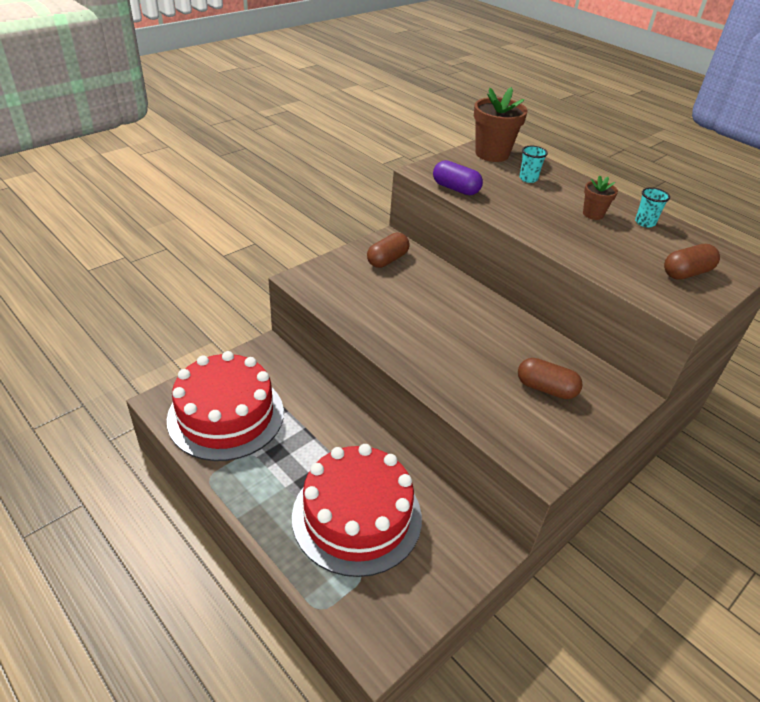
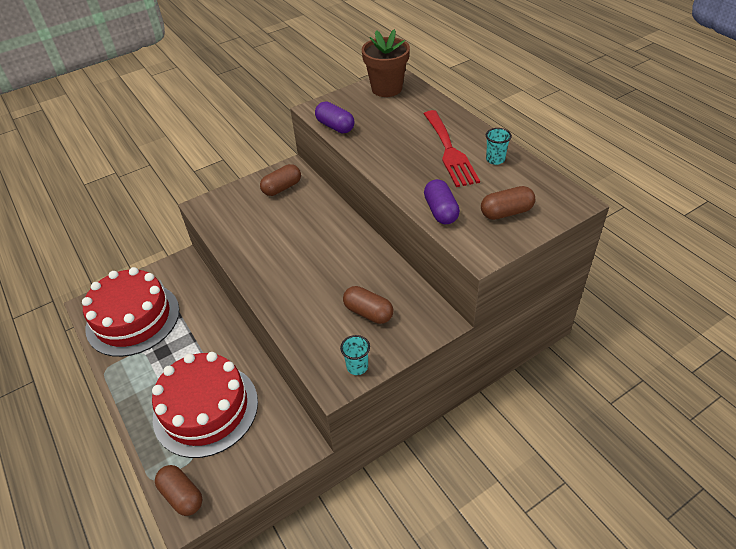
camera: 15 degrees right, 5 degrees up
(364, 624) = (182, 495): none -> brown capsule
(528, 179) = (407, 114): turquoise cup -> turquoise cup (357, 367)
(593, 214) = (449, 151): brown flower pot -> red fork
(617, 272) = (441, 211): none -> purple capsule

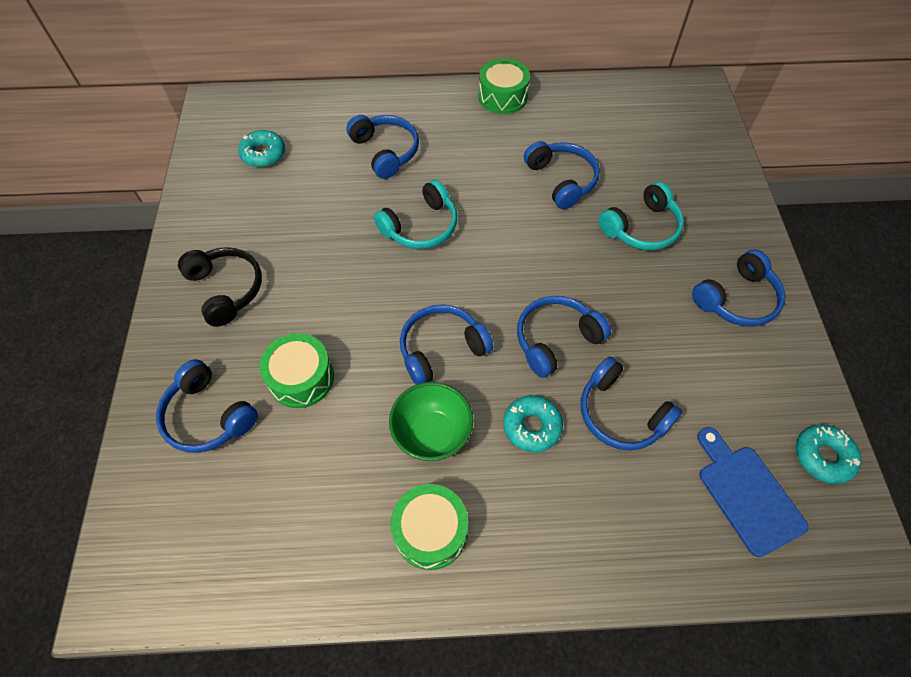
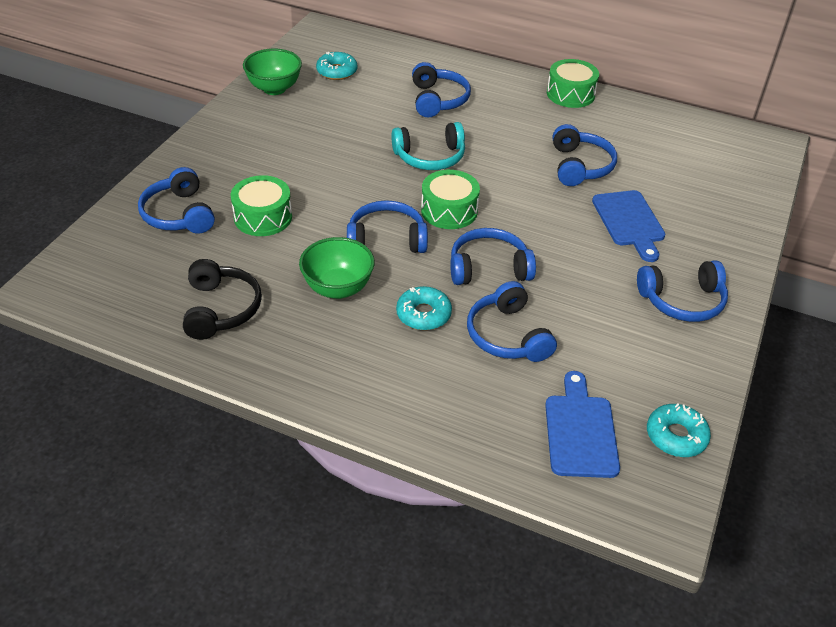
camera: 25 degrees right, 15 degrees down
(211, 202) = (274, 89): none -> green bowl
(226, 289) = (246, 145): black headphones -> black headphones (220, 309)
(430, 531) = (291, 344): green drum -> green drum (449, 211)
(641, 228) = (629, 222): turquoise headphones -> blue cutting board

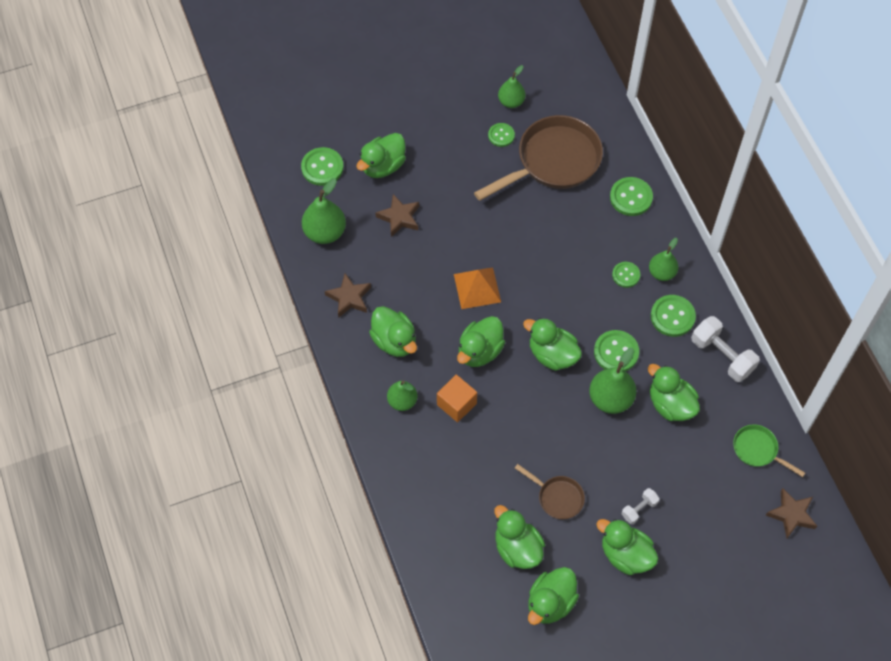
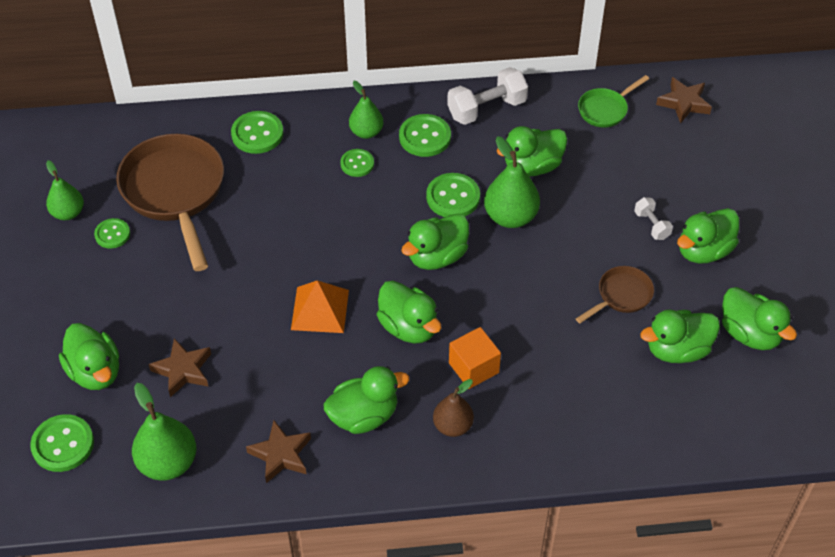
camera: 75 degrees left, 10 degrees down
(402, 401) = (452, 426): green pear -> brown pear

--- --- ---

_AIM OF THE TASK_: Whenever a line in the material contains the word "brown", copy that line.

_RESPONSE AREA_:
(364, 624) = (182, 495): none -> brown capsule
(593, 214) = (449, 151): brown flower pot -> red fork
(402, 401) = (452, 426): green pear -> brown pear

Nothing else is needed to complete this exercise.